*WHAT YOU ARE ASKED TO DO*: Give the lines again exactly as they appear, from the first line of the listing through the line containing "(338, 281) = (138, 277): green egg -> none", and omit every picture.

==================================================

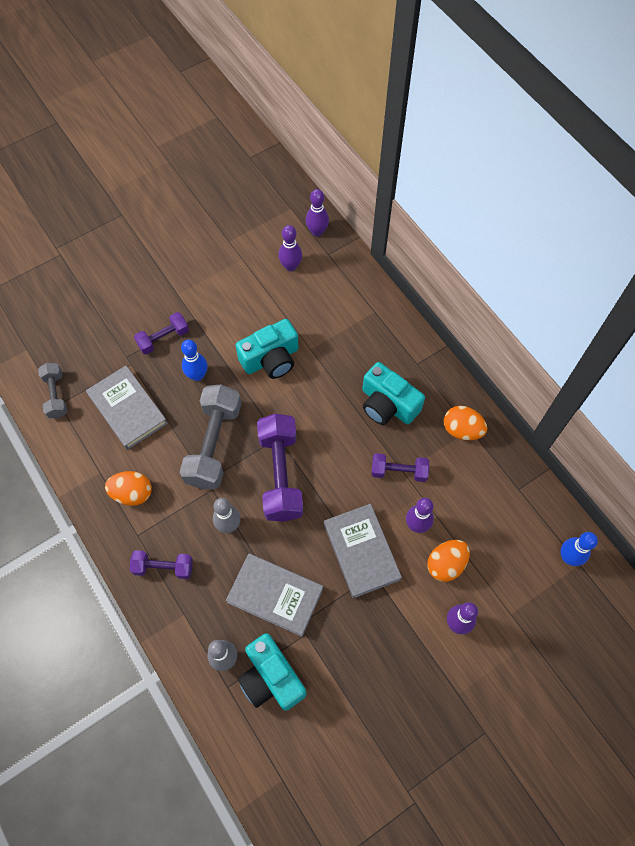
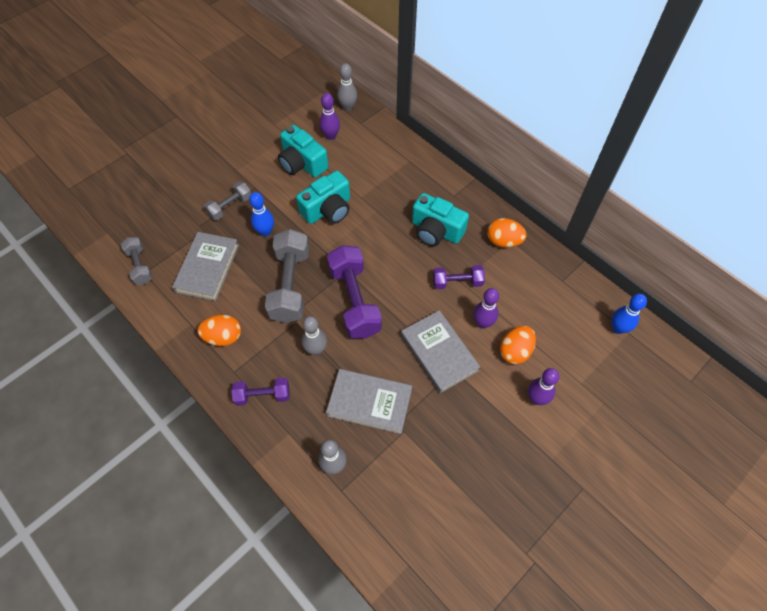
camera: 10 degrees left, 5 degrees down
(127, 409) = (207, 268): grey book -> grey book turned 60 degrees clockwise
(163, 338) = (230, 207): purple dumbbell -> grey dumbbell
(271, 678) = (380, 475): turquoise camera -> turquoise camera (302, 163)
(317, 232) = (348, 107): purple bowling pin -> grey bowling pin

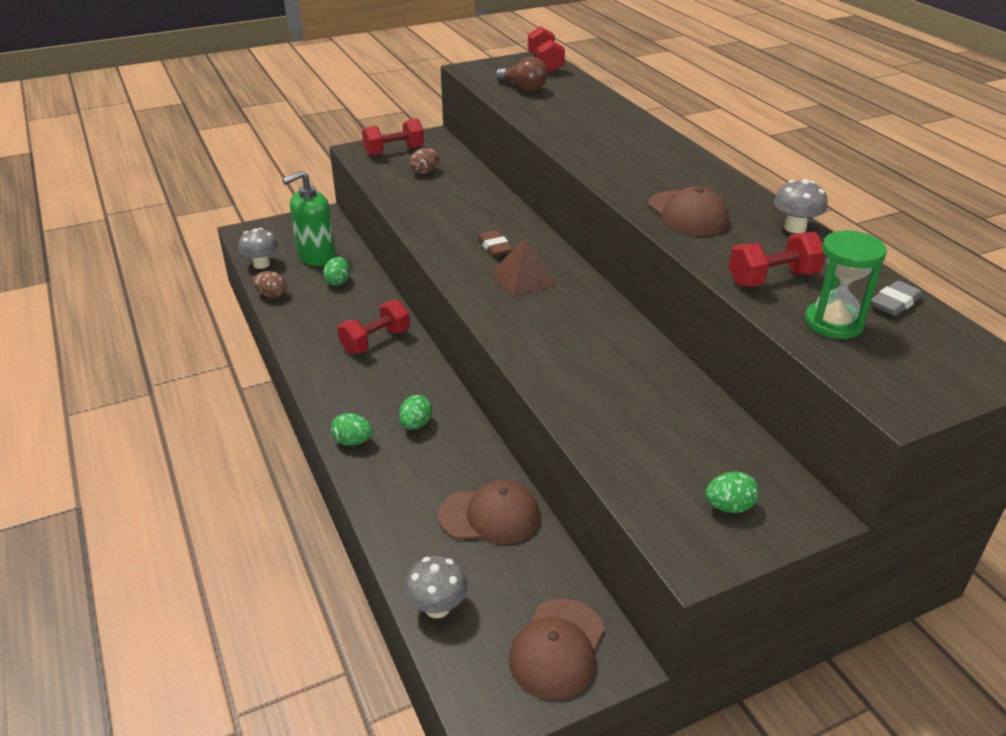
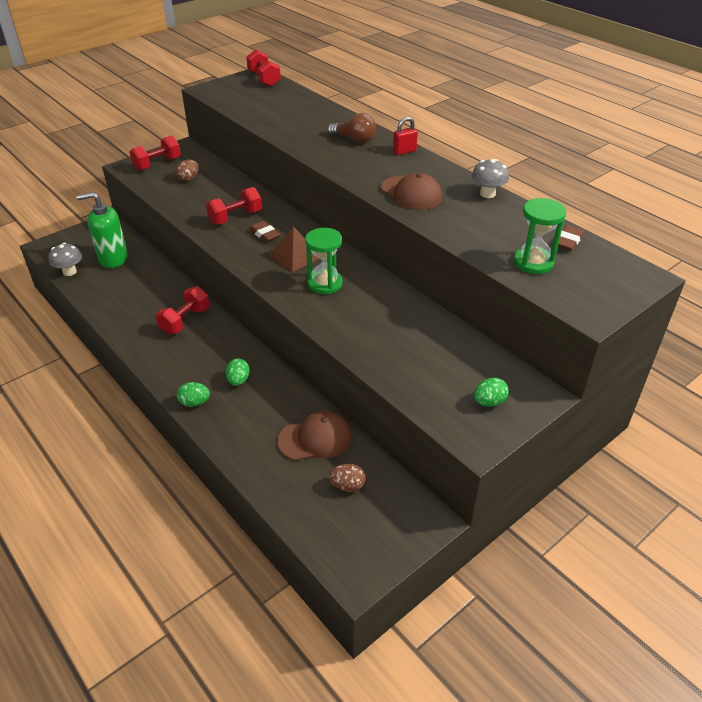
camera: 15 degrees left, 5 degrees up
(272, 295) = (88, 296): brown egg -> brown egg (347, 486)
(316, 256) = (113, 258): green soap dispenser -> green soap dispenser turned 45 degrees clockwise
(338, 281) = (138, 277): green egg -> none
(437, 607) = (299, 512): grey mushroom -> none
(523, 88) = (255, 102): brown light bulb -> brown light bulb (354, 139)
(551, 317) = (325, 283): none -> green hourglass
(557, 649) = (391, 522): brown cap -> none
(696, 163) = (404, 151): none -> red padlock
(772, 279) = (484, 235): red dumbbell -> red dumbbell (235, 217)
(894, 303) = (568, 241): grey eraser -> brown eraser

==================================================

*EXERCISE SOLUTION*:
camera: 10 degrees left, 5 degrees down
(127, 409) = (207, 268): grey book -> grey book turned 60 degrees clockwise
(163, 338) = (230, 207): purple dumbbell -> grey dumbbell
(271, 678) = (380, 475): turquoise camera -> turquoise camera (302, 163)
(317, 232) = (348, 107): purple bowling pin -> grey bowling pin

camera: 15 degrees left, 5 degrees up
(272, 295) = (88, 296): brown egg -> brown egg (347, 486)
(316, 256) = (113, 258): green soap dispenser -> green soap dispenser turned 45 degrees clockwise
(338, 281) = (138, 277): green egg -> none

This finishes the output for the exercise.